------ Data for review ------

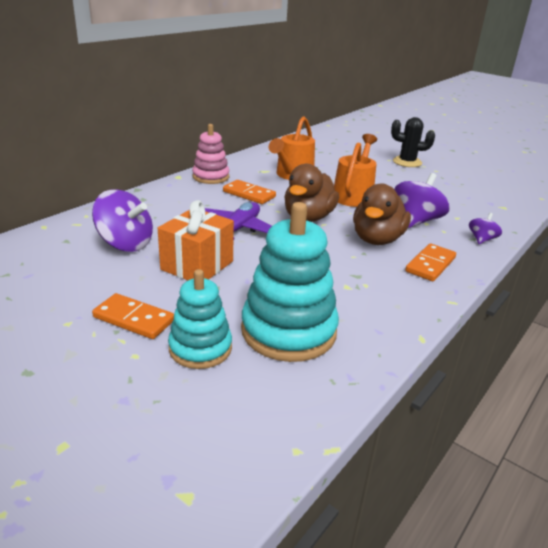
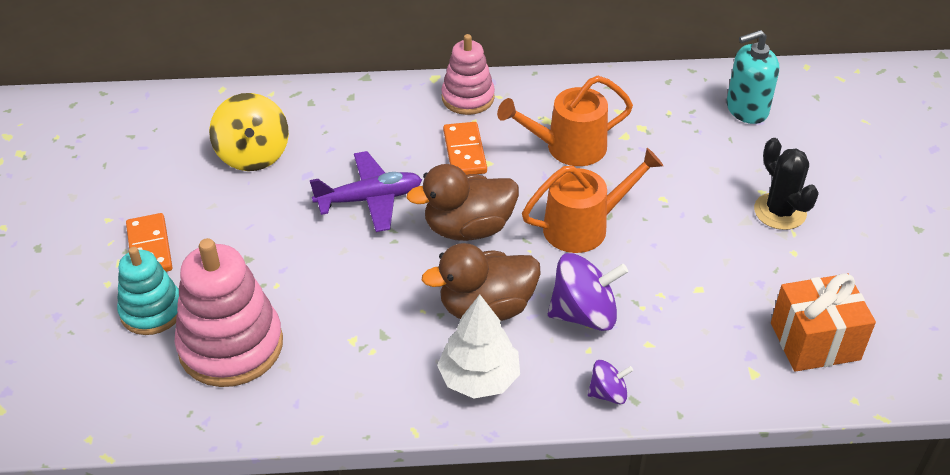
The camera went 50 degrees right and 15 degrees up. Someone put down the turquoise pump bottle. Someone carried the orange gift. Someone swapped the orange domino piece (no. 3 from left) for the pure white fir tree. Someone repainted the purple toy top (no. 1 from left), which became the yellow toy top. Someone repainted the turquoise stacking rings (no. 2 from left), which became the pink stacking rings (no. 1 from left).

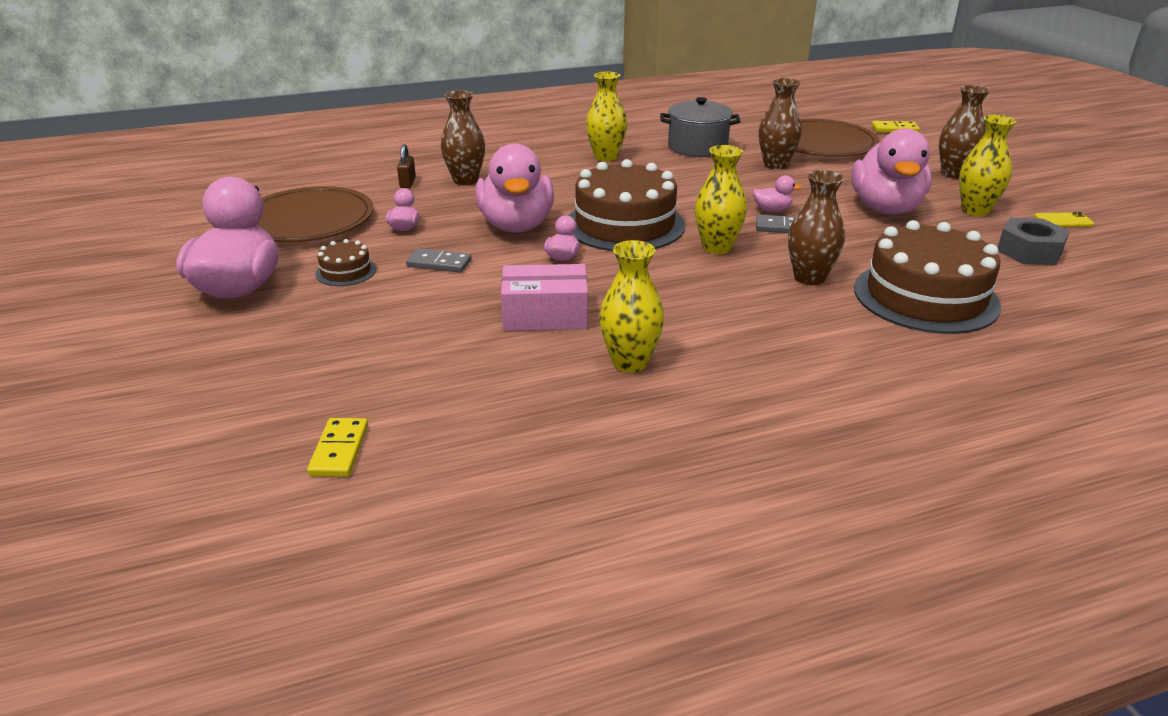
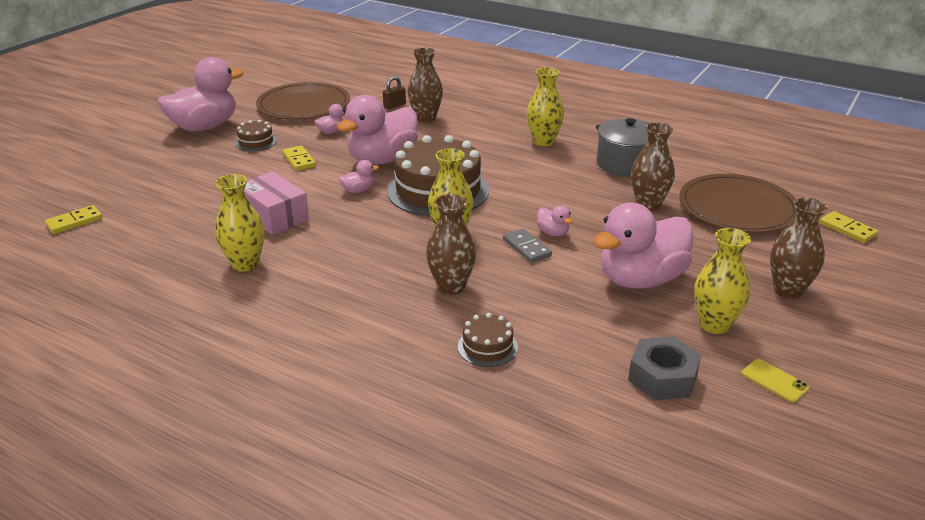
The camera went 50 degrees right and 0 degrees up. Someone repainted the grey domino piece (no. 1 from left), which became the yellow domino piece (no. 2 from left). Someone scaled the russet gateau (no. 3 from left) by 0.45.

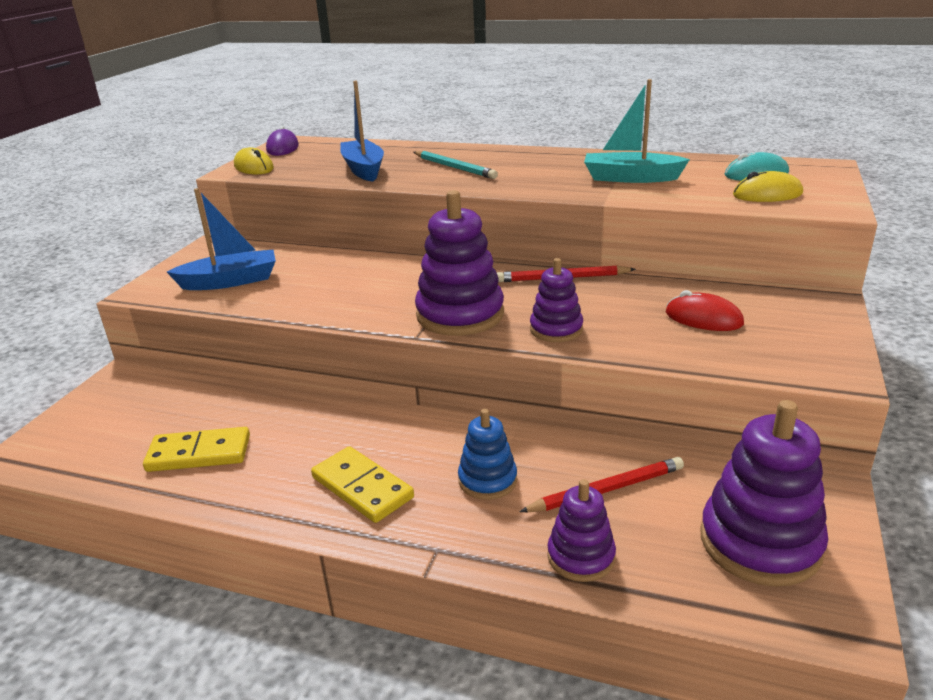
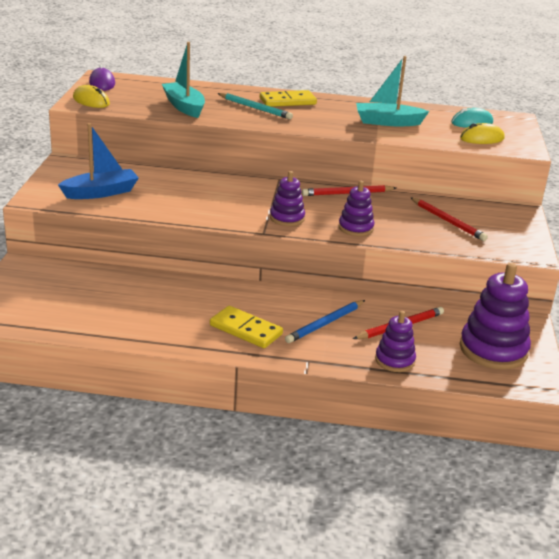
The camera went 15 degrees left and 0 degrees up. Someone carried the yellow domino piece (no. 1 from left in the first image). Someone swapped the blue stacking rings for the blue pencil. Someone swapped the red mouse for the red pencil (no. 3 from left). Someone repainted the blue boat (no. 2 from left), which became the turquoise boat (no. 1 from left). Someone scaled the purple stacking rings (no. 1 from left) by 0.57.

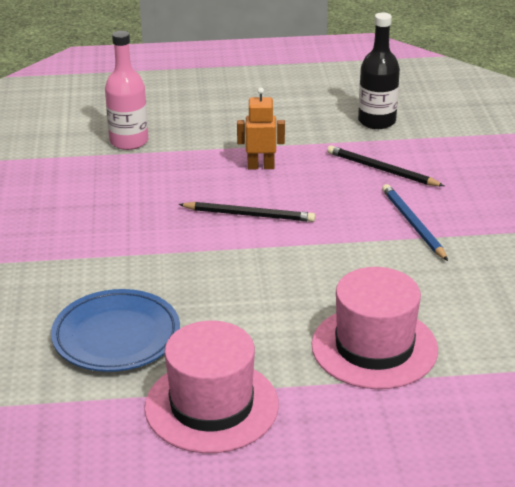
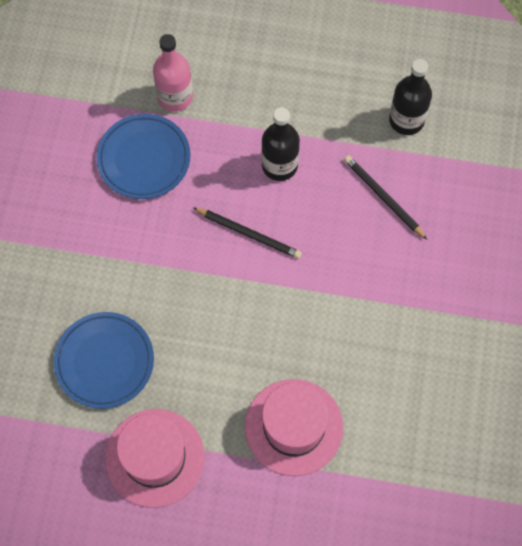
The camera went 15 degrees right and 35 degrees up. Someone took away the blue pencil. Someone put down the blue plate (no. 2 from left). Someone swapped the orange robot for the black drink bottle (no. 1 from left).

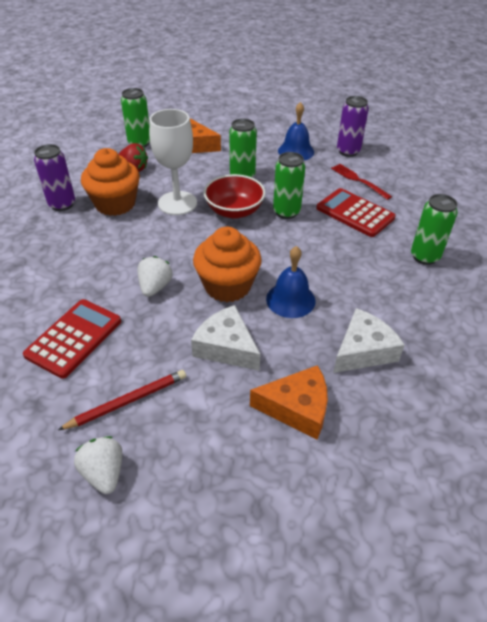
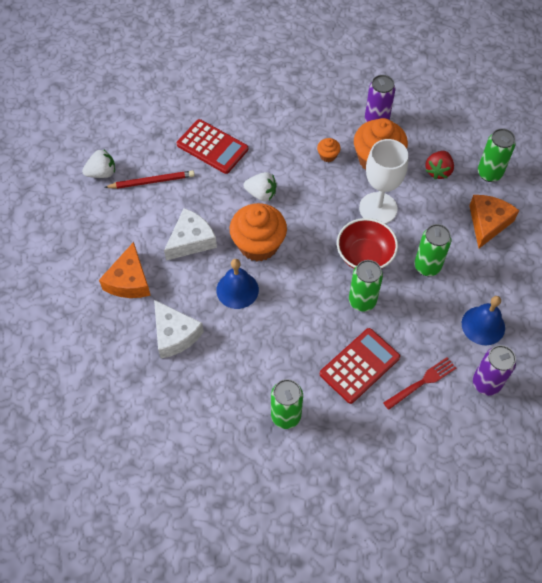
The camera went 95 degrees right and 15 degrees up. Someone put down the orange fairy cake (no. 2 from left). Someone rotated the red pencil by 75 degrees counterclockwise.

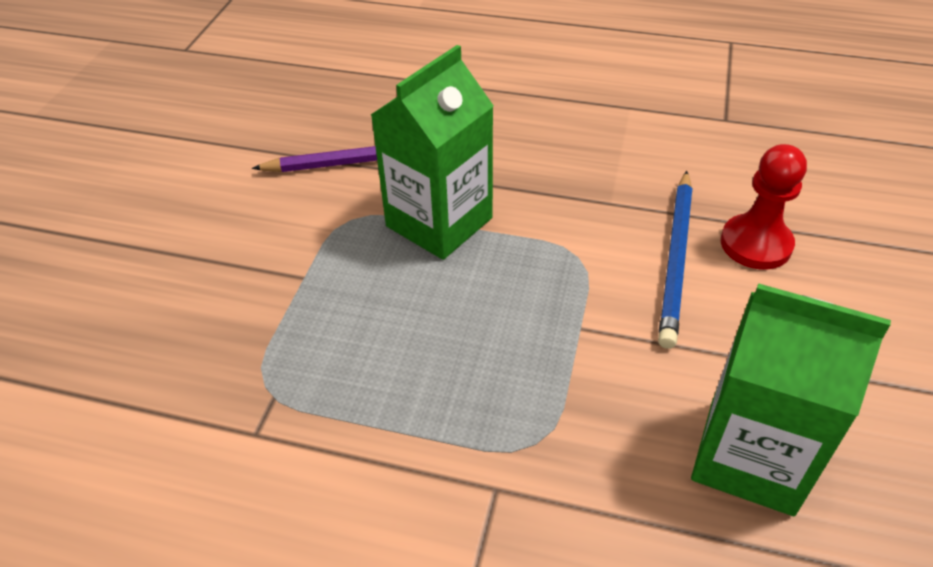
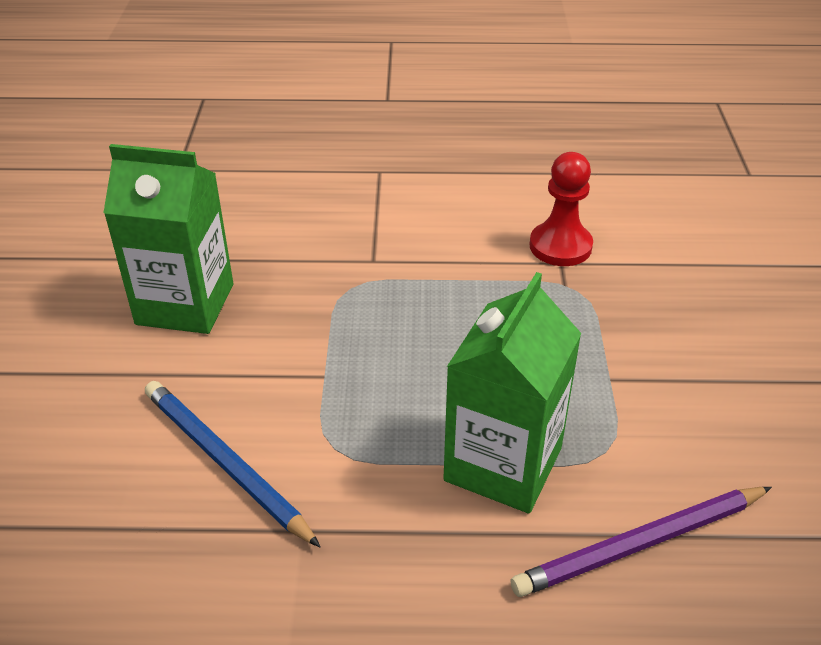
The camera went 165 degrees right and 5 degrees down. Someone carried the red pawn. Someone rotated the blue pencil by 45 degrees counterclockwise.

------

=== Problem ===
Find the string "stacking" in the listing and copy every line in which it occurs.

=== Task solution ===
The camera went 50 degrees right and 15 degrees up. Someone put down the turquoise pump bottle. Someone carried the orange gift. Someone swapped the orange domino piece (no. 3 from left) for the pure white fir tree. Someone repainted the purple toy top (no. 1 from left), which became the yellow toy top. Someone repainted the turquoise stacking rings (no. 2 from left), which became the pink stacking rings (no. 1 from left).
The camera went 15 degrees left and 0 degrees up. Someone carried the yellow domino piece (no. 1 from left in the first image). Someone swapped the blue stacking rings for the blue pencil. Someone swapped the red mouse for the red pencil (no. 3 from left). Someone repainted the blue boat (no. 2 from left), which became the turquoise boat (no. 1 from left). Someone scaled the purple stacking rings (no. 1 from left) by 0.57.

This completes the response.